═════ Data records ═════
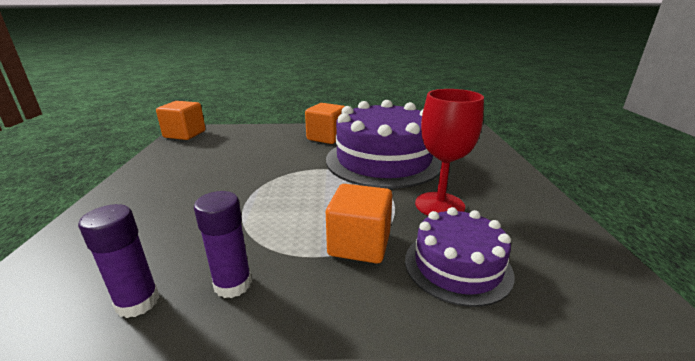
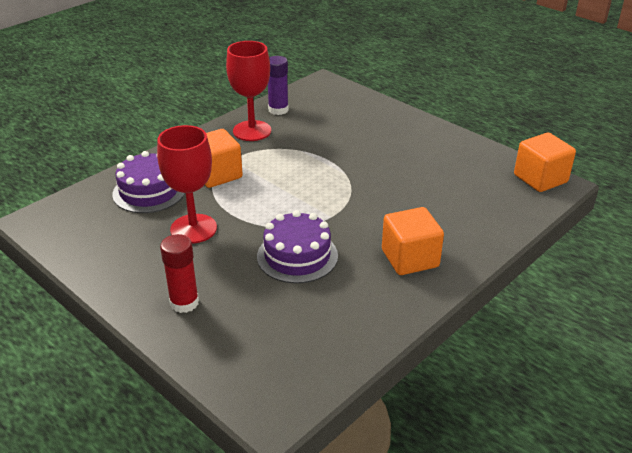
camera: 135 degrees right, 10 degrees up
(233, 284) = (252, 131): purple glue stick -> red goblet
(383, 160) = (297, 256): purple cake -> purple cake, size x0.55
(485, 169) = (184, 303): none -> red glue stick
═════
═════ Data records ═════
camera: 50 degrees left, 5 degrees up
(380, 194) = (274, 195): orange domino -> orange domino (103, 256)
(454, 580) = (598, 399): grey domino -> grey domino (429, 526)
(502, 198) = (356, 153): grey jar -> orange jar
═════
═════ Data records ═════
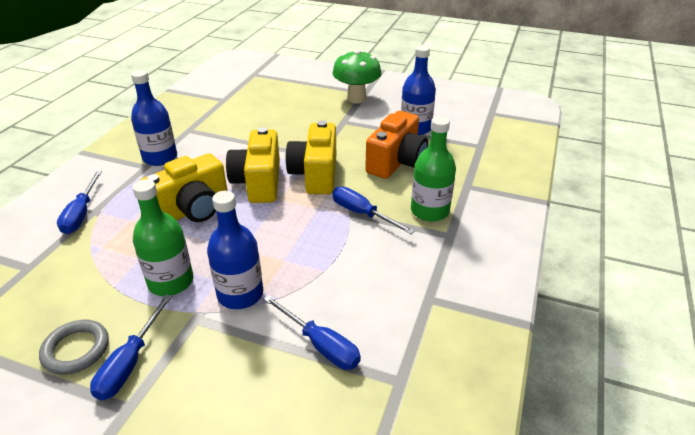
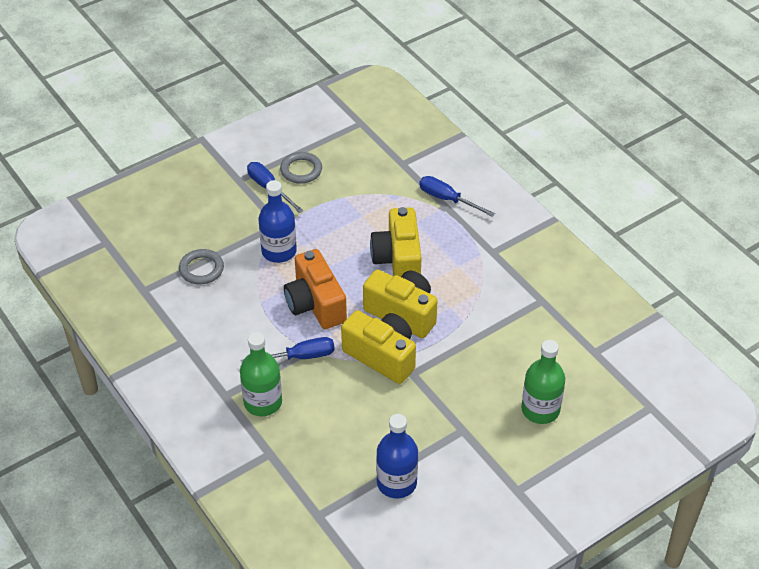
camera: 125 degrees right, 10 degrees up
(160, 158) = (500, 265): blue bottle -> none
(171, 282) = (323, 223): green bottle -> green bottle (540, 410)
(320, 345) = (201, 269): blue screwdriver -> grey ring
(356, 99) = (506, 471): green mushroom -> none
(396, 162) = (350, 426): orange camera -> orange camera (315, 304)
═════
▶ _Work instructions_: Please return every line from the material above where the string "blue" occurs.

▶ _Exercise answer_:
(160, 158) = (500, 265): blue bottle -> none
(320, 345) = (201, 269): blue screwdriver -> grey ring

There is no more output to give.